TASK:
Write out the rows below again, swapping "midpoint" for "center point" wherever it occurs and keeping everything else the same. Omit the pictures.

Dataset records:

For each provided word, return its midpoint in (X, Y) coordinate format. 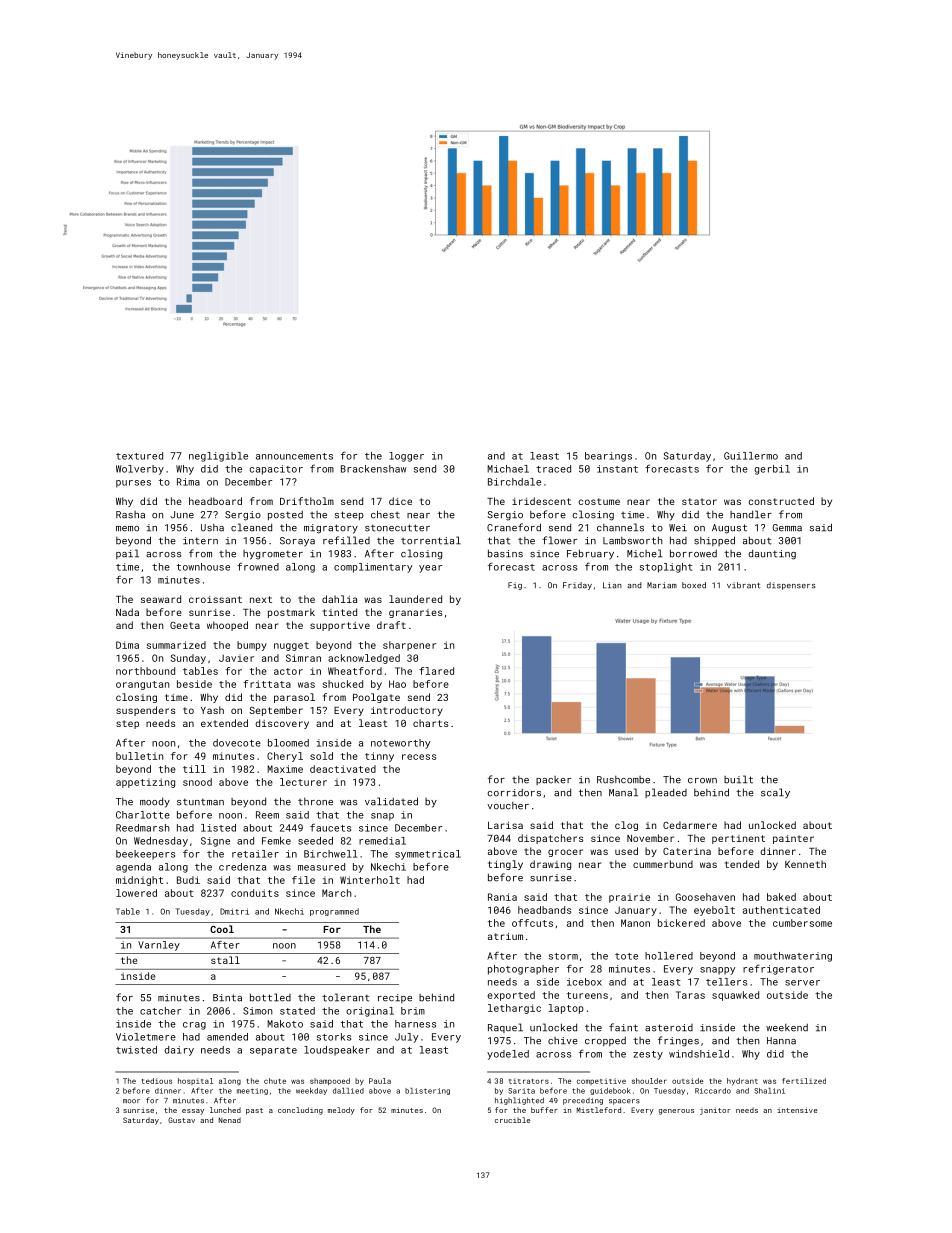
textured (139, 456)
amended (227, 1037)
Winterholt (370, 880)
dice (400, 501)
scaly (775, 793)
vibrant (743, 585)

WRITTEN RESPONSE:
For each provided word, return its center point in (X, Y) coordinate format. 
textured (139, 456)
amended (227, 1037)
Winterholt (370, 880)
dice (400, 501)
scaly (775, 793)
vibrant (743, 585)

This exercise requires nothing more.